THE PROBLEM :: Among the entries below, only the lines starting at the one with "GPS3 pin RX: D8 -> D7" and ending at the one with "RELAY3 pin IN1: D8 -> D2", both included, are to be printed exactly.

Top of EXERCISE DATA

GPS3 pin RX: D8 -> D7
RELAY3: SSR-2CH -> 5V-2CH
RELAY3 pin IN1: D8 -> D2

Bottom of EXERCISE DATA
Top of EXERCISE DATA

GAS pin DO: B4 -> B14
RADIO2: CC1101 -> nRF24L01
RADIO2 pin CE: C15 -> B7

Bottom of EXERCISE DATA

ANSWER BOX ::
GPS3 pin RX: D8 -> D7
RELAY3: SSR-2CH -> 5V-2CH
RELAY3 pin IN1: D8 -> D2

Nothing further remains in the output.